### Raw data
------------------------------------------------------------------------
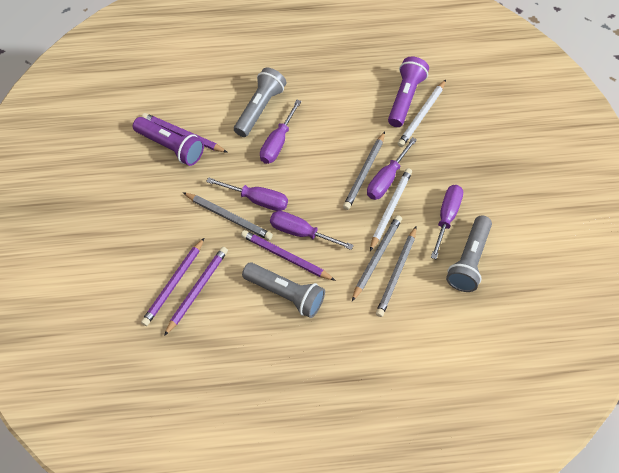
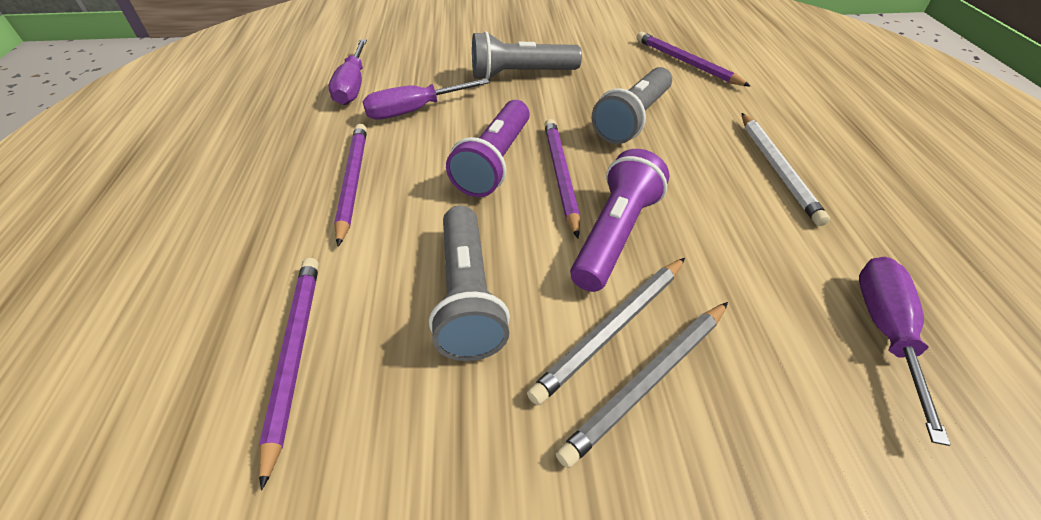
grey pencil: 4 -> 2
purple screwdriver: 5 -> 3
white pencil: 2 -> 1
------------------------------------------------------------------------
Restate every line above exactly, omitting images.

grey pencil: 4 -> 2
purple screwdriver: 5 -> 3
white pencil: 2 -> 1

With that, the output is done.